### TASK INSTRUCTIONS
Your copy should repeat each record below exactly and contain no images.

### INFORMATION SHOWN
::::
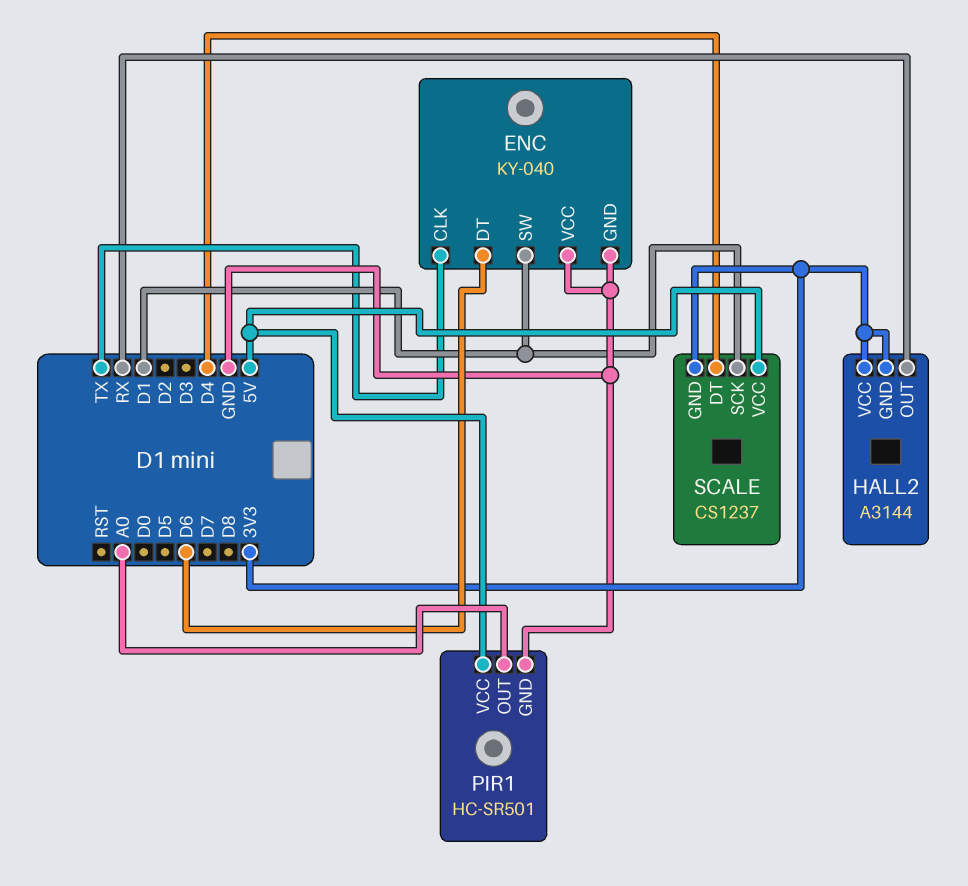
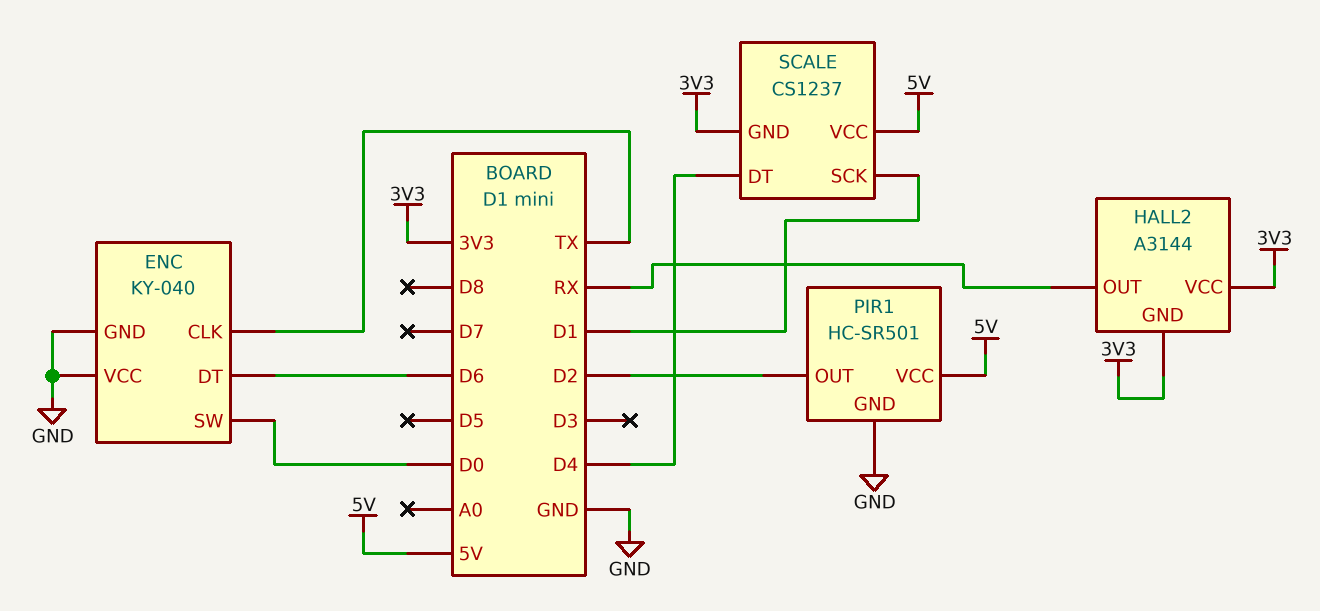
ENC pin SW: D1 -> D0
PIR1 pin OUT: A0 -> D2

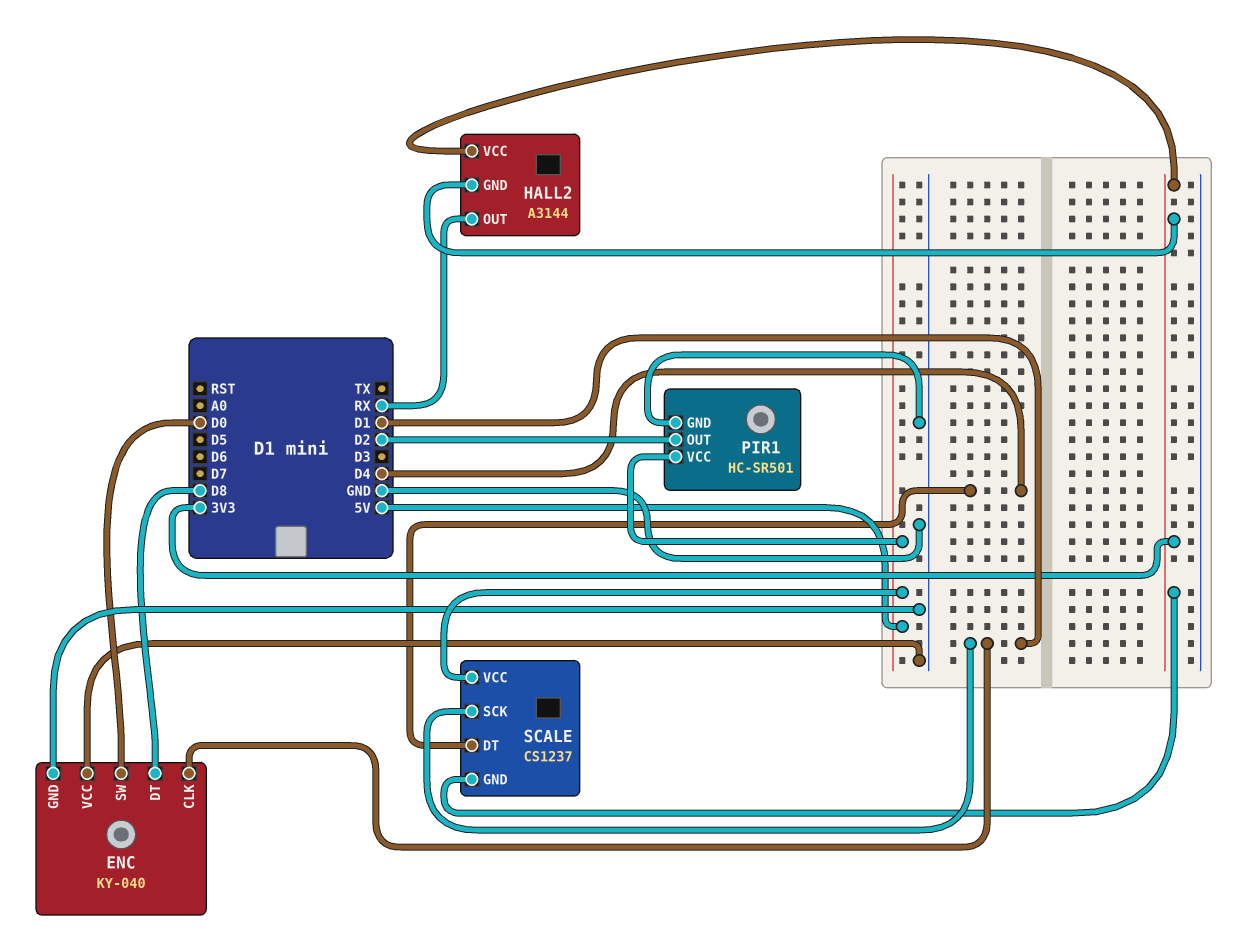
ENC pin CLK: TX -> D1
ENC pin DT: D6 -> D8

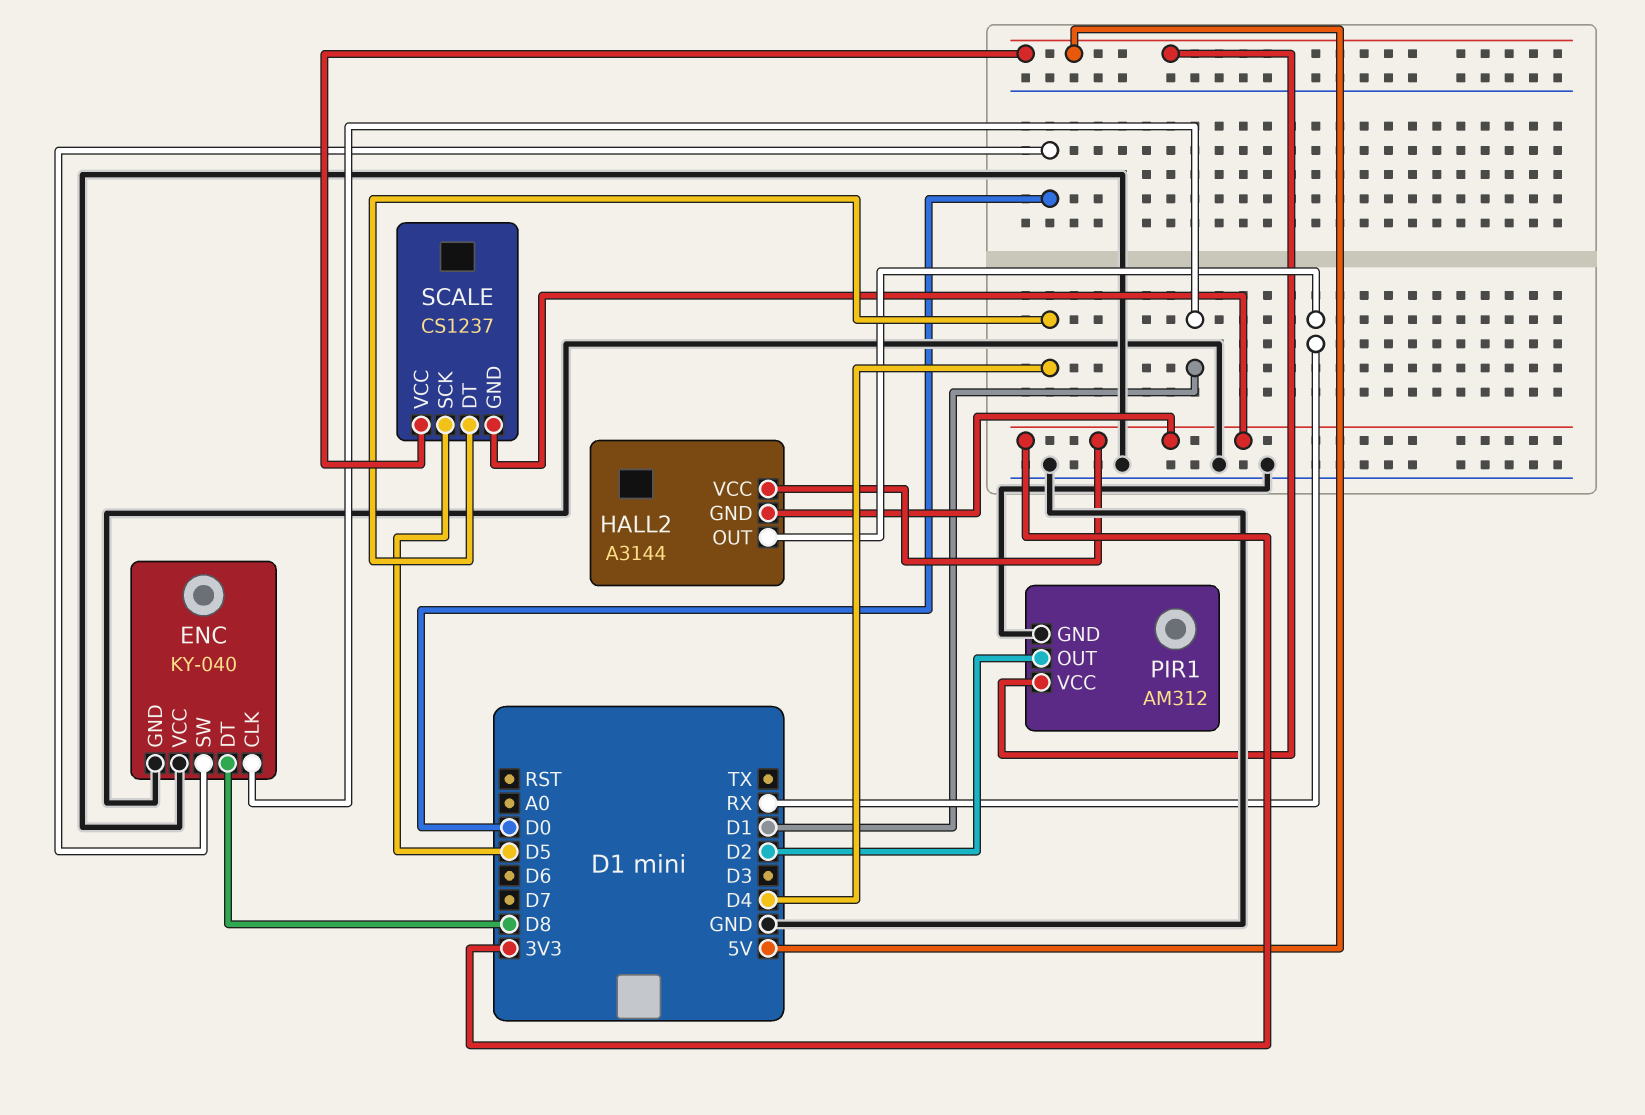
PIR1: HC-SR501 -> AM312
SCALE pin SCK: D1 -> D5

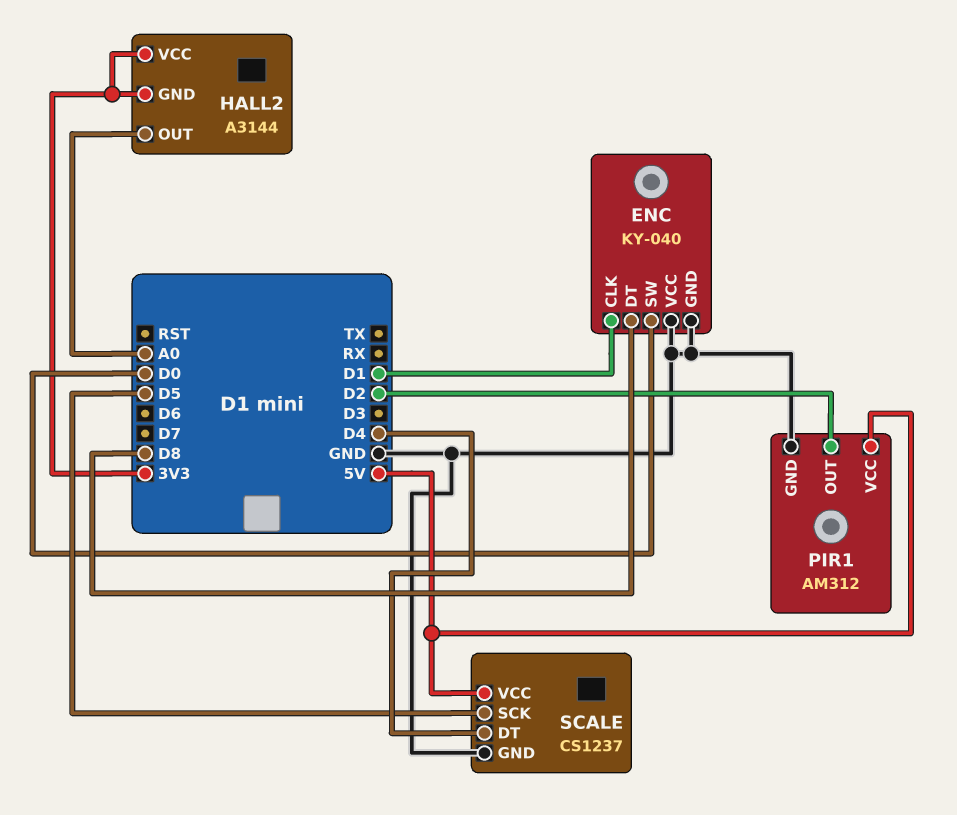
HALL2 pin OUT: RX -> A0
SCALE pin GND: 3V3 -> GND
::::
### RESPONSE TO THE TASK
ENC pin SW: D1 -> D0
PIR1 pin OUT: A0 -> D2

ENC pin CLK: TX -> D1
ENC pin DT: D6 -> D8

PIR1: HC-SR501 -> AM312
SCALE pin SCK: D1 -> D5

HALL2 pin OUT: RX -> A0
SCALE pin GND: 3V3 -> GND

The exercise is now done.